* **Exercise objective**: Each entry should be duplicated verbatim; its pictures should not be.

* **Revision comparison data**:
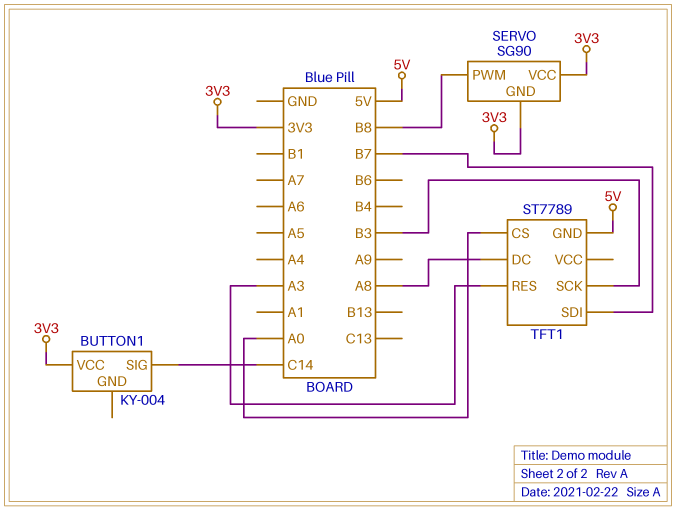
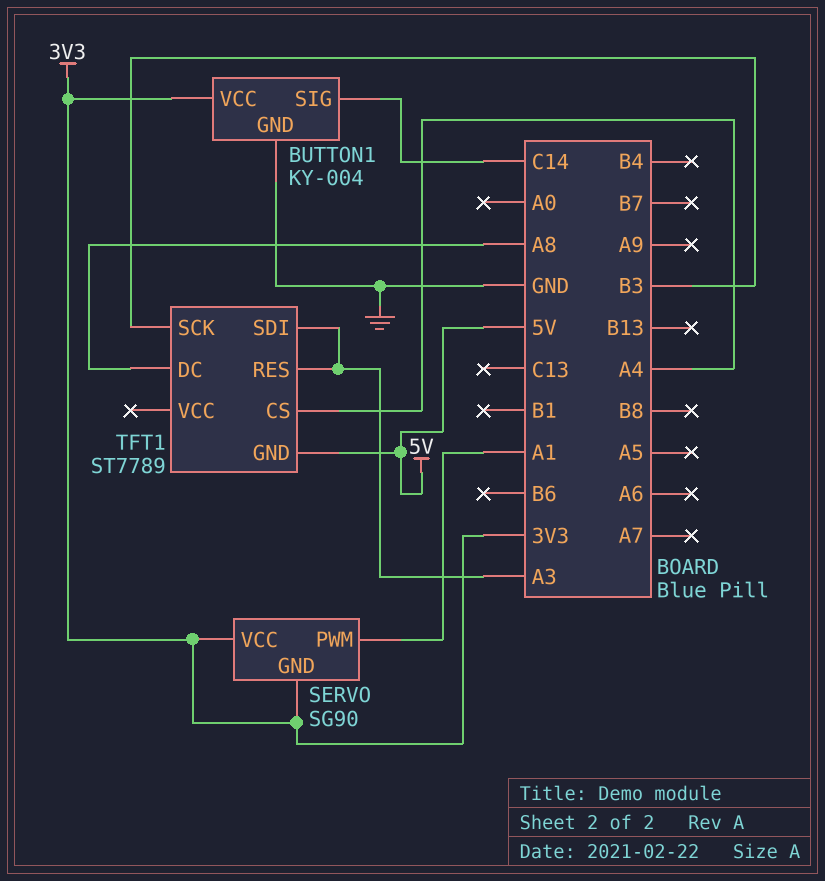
BUTTON1 pin GND: none -> GND
SERVO pin PWM: B8 -> A1
TFT1 pin CS: A0 -> A4
TFT1 pin SDI: B7 -> A3

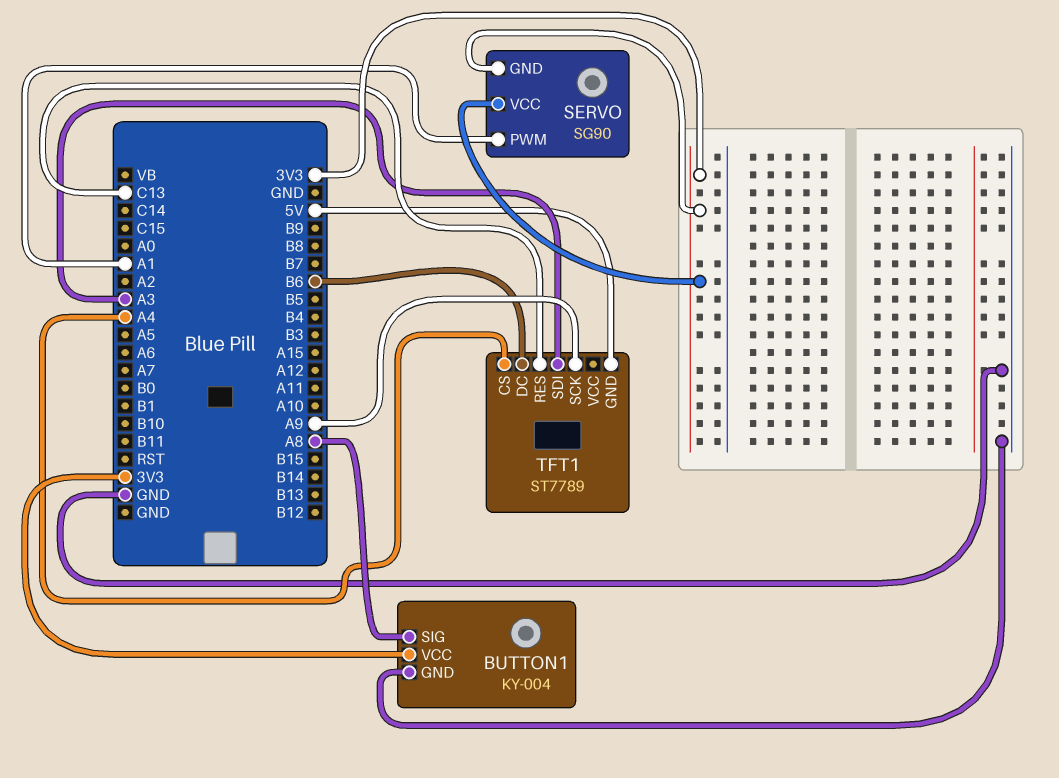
BUTTON1 pin SIG: C14 -> A8
TFT1 pin DC: A8 -> B6
TFT1 pin RES: A3 -> C13
TFT1 pin SCK: B3 -> A9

* **Result of this task**:
BUTTON1 pin GND: none -> GND
SERVO pin PWM: B8 -> A1
TFT1 pin CS: A0 -> A4
TFT1 pin SDI: B7 -> A3

BUTTON1 pin SIG: C14 -> A8
TFT1 pin DC: A8 -> B6
TFT1 pin RES: A3 -> C13
TFT1 pin SCK: B3 -> A9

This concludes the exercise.